TO-DO ITEM: Go to the line that contains "Map all objects" and transcribe from there to the end of the entries, that line and the last one included.

MATERIAL SUPPLIED:
■ ■ ■ ■ ■

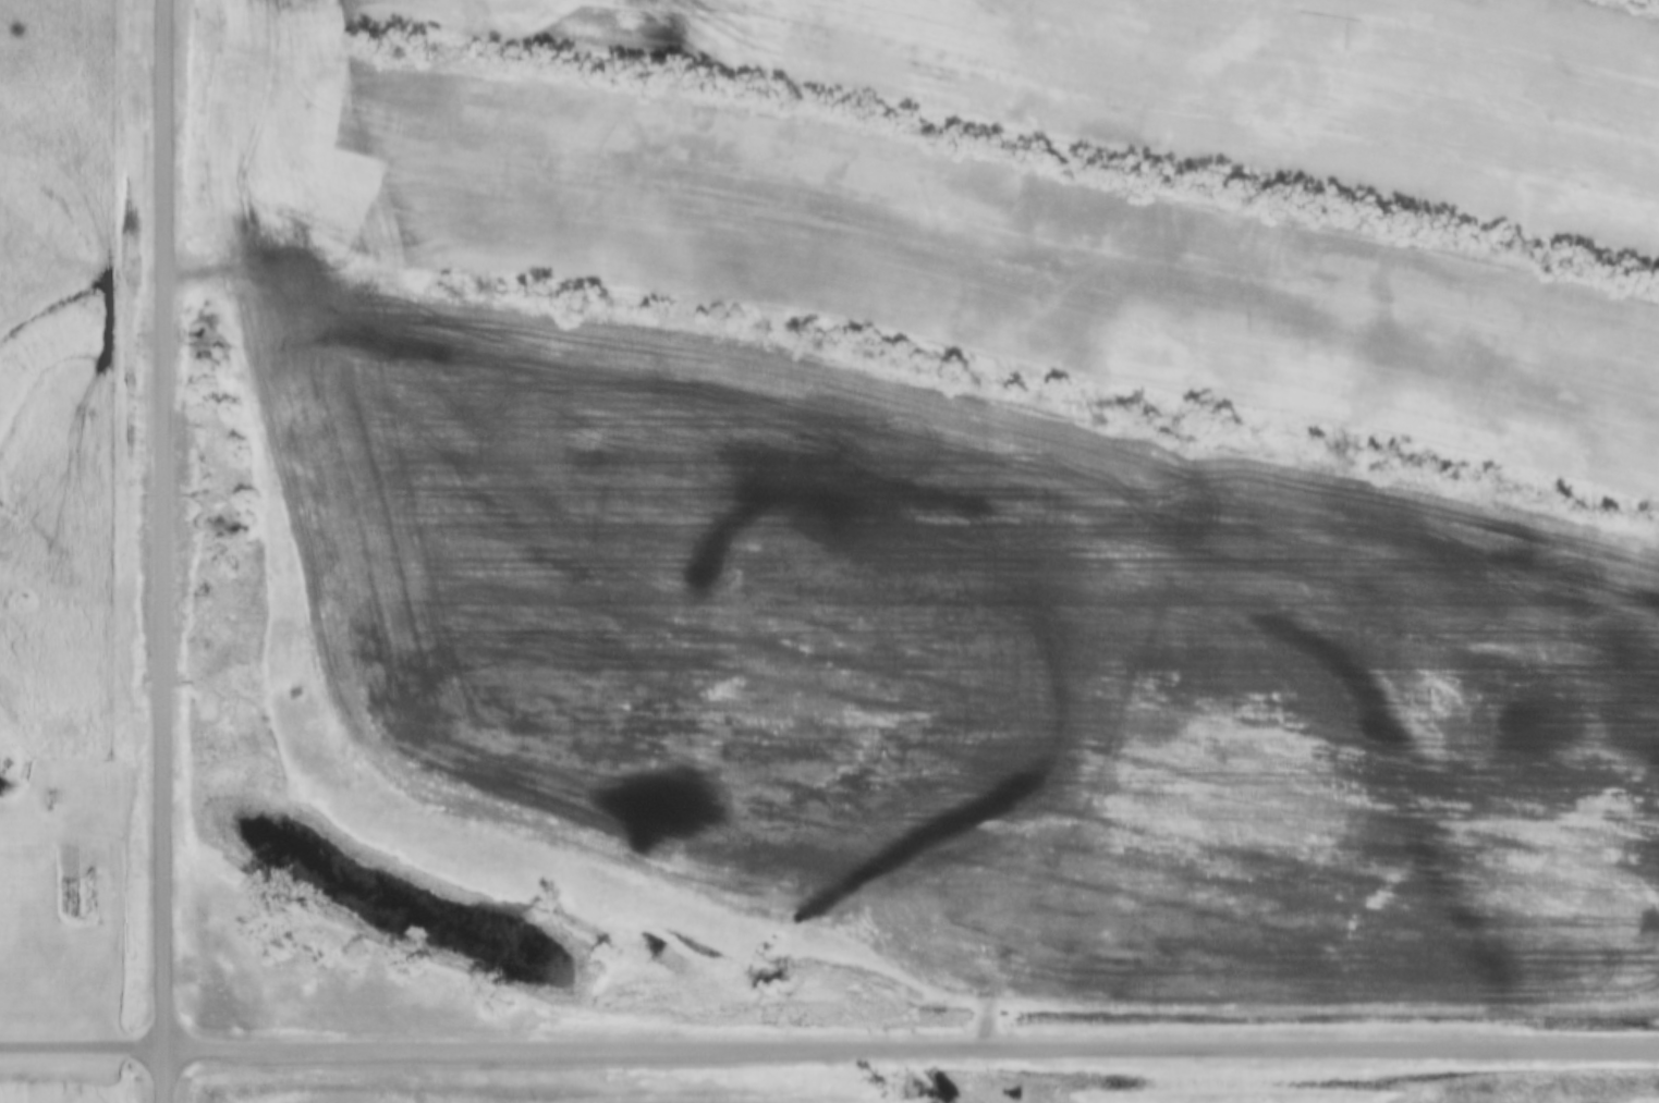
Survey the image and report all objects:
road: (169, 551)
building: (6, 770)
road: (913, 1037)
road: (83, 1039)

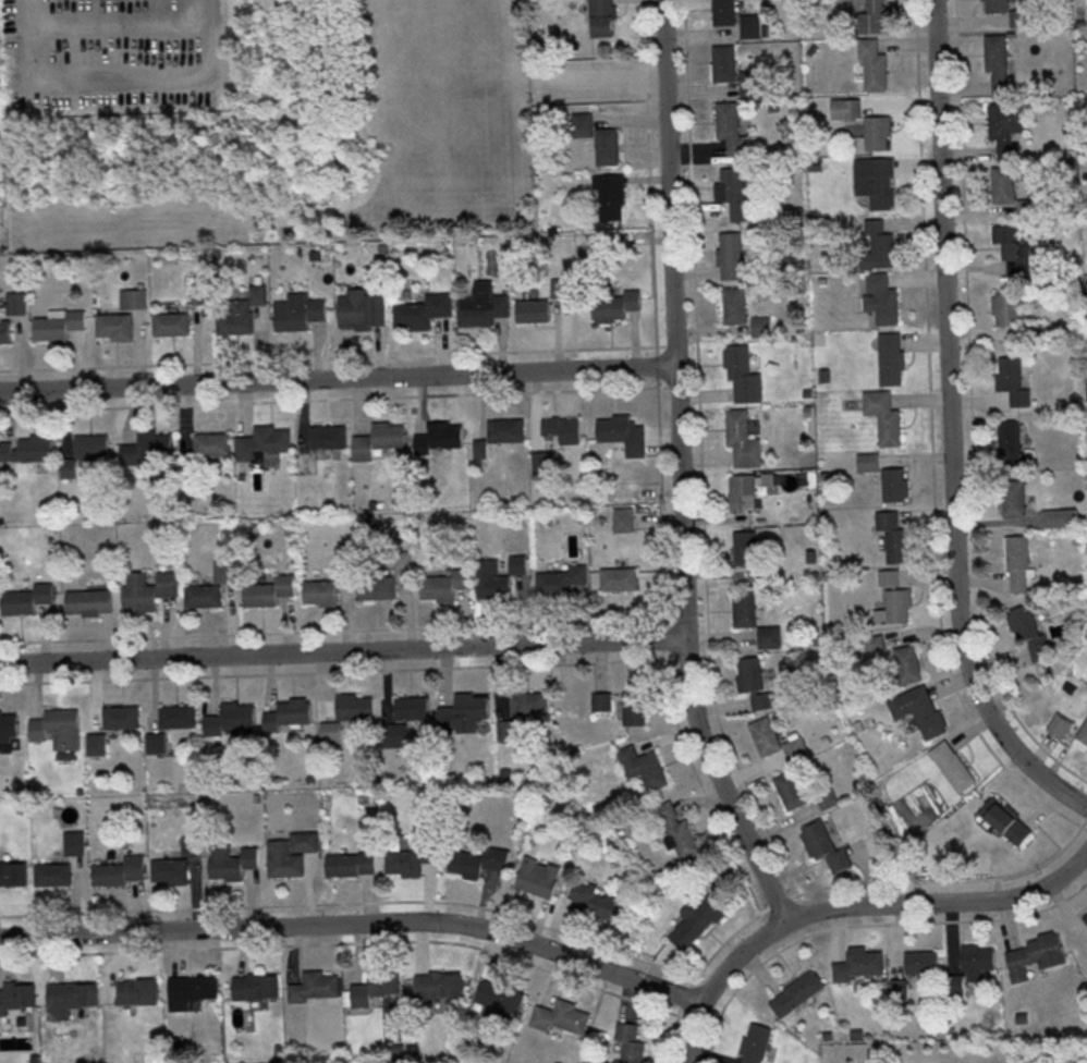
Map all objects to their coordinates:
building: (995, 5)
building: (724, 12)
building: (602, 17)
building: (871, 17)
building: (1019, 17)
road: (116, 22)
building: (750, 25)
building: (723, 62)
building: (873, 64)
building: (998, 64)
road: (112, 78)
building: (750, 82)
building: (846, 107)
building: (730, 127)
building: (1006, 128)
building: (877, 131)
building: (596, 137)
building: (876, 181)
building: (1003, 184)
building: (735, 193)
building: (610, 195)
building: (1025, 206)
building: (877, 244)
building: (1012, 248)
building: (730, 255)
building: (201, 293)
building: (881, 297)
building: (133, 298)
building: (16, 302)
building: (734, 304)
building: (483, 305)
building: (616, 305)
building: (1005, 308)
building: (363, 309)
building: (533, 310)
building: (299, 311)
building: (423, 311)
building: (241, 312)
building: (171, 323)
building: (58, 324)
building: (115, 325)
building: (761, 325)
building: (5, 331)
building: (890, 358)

■ ■ ■ ■ ■

RESPONSE TO THE TASK:
Map all objects to their coordinates:
building: (995, 5)
building: (724, 12)
building: (602, 17)
building: (871, 17)
building: (1019, 17)
road: (116, 22)
building: (750, 25)
building: (723, 62)
building: (873, 64)
building: (998, 64)
road: (112, 78)
building: (750, 82)
building: (846, 107)
building: (730, 127)
building: (1006, 128)
building: (877, 131)
building: (596, 137)
building: (876, 181)
building: (1003, 184)
building: (735, 193)
building: (610, 195)
building: (1025, 206)
building: (877, 244)
building: (1012, 248)
building: (730, 255)
building: (201, 293)
building: (881, 297)
building: (133, 298)
building: (16, 302)
building: (734, 304)
building: (483, 305)
building: (616, 305)
building: (1005, 308)
building: (363, 309)
building: (533, 310)
building: (299, 311)
building: (423, 311)
building: (241, 312)
building: (171, 323)
building: (58, 324)
building: (115, 325)
building: (761, 325)
building: (5, 331)
building: (890, 358)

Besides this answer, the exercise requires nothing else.